> _Information shown_:
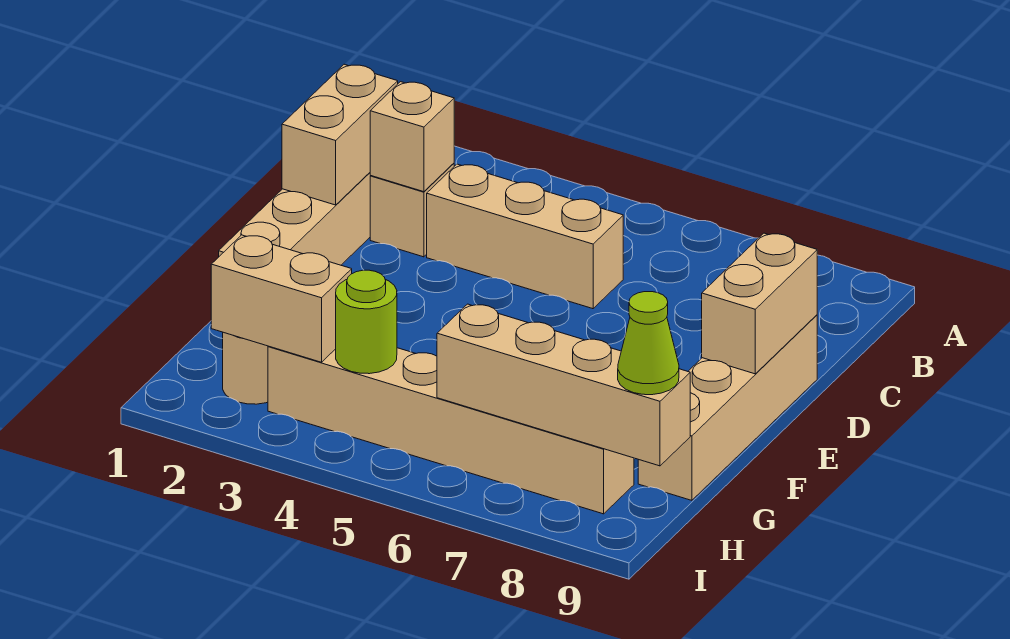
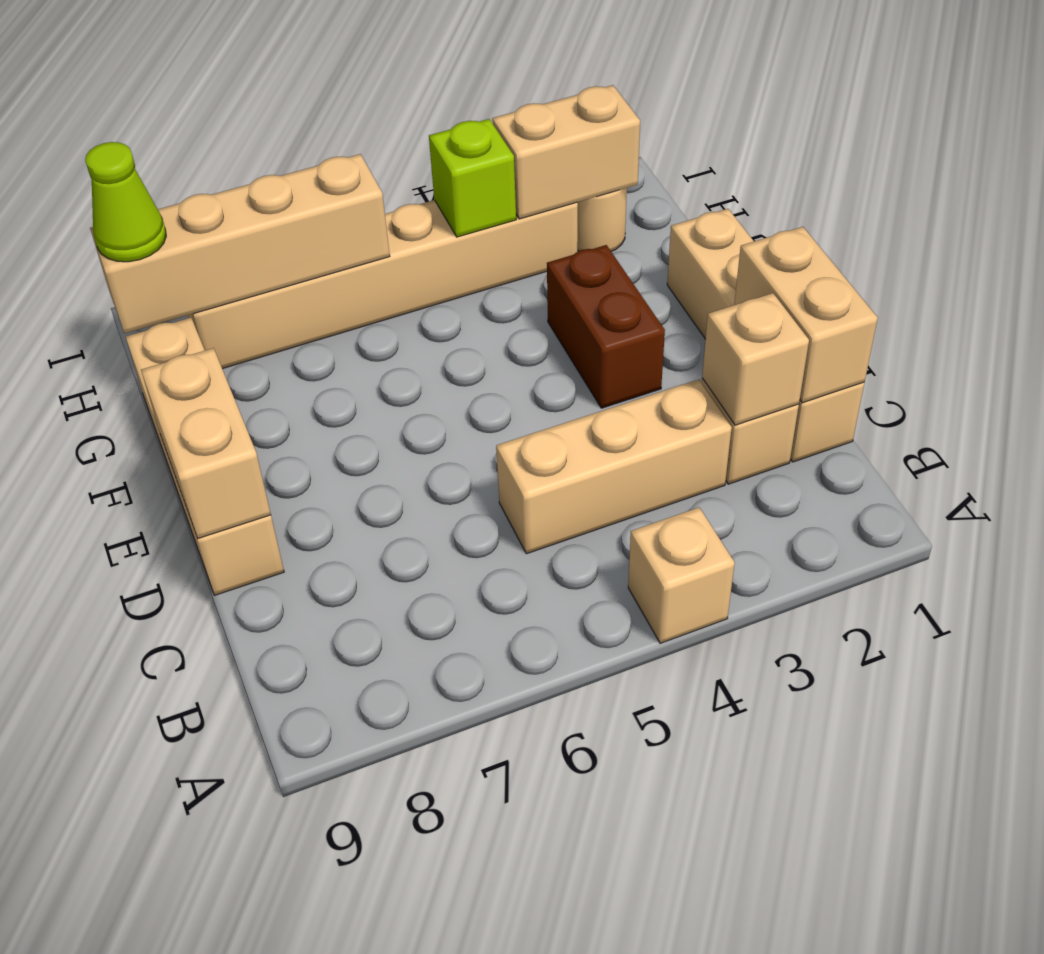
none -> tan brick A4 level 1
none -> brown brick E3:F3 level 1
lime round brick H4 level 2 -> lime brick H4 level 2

...

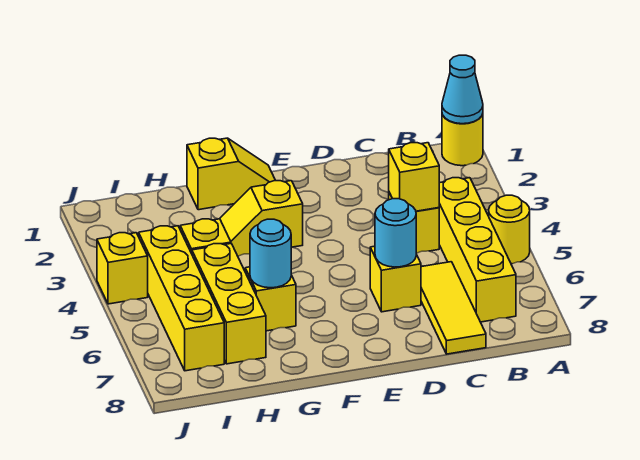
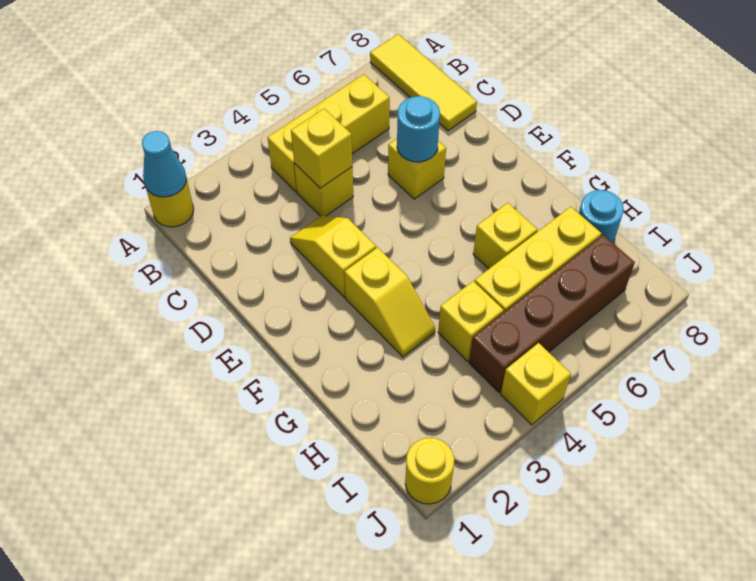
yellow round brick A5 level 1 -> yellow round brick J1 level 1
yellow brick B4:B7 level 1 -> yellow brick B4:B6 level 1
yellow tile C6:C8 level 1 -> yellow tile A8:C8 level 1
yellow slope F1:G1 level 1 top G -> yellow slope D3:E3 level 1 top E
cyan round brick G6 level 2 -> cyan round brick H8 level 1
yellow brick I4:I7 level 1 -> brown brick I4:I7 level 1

---

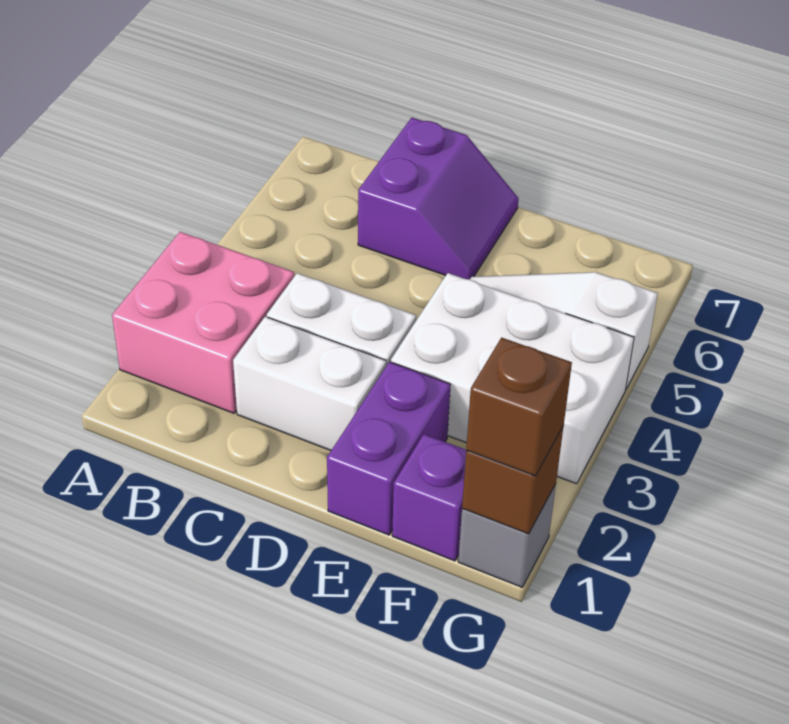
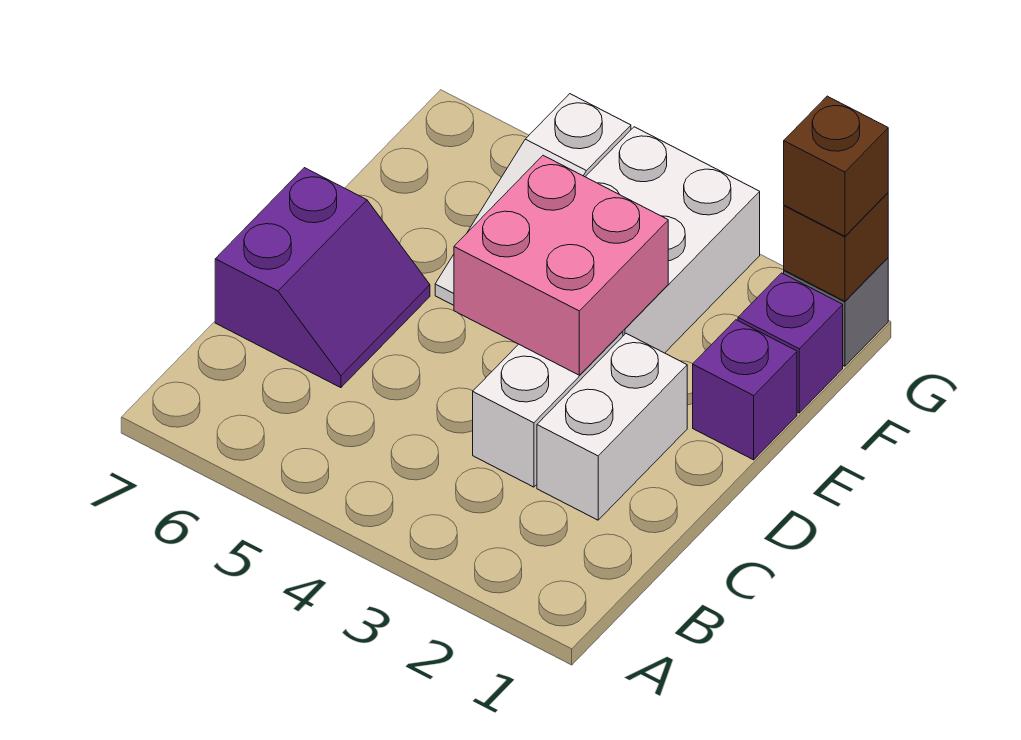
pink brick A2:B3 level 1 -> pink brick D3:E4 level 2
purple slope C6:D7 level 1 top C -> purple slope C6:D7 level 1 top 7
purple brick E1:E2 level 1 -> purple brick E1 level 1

> _Requirement_:
Set down exactly the lines of the data above, beginning with the line that has "purple slope C6:D7 level 1 top C" and ending with the line that has "purple brick E1:E2", and no others.

> _Solved problem_:
purple slope C6:D7 level 1 top C -> purple slope C6:D7 level 1 top 7
purple brick E1:E2 level 1 -> purple brick E1 level 1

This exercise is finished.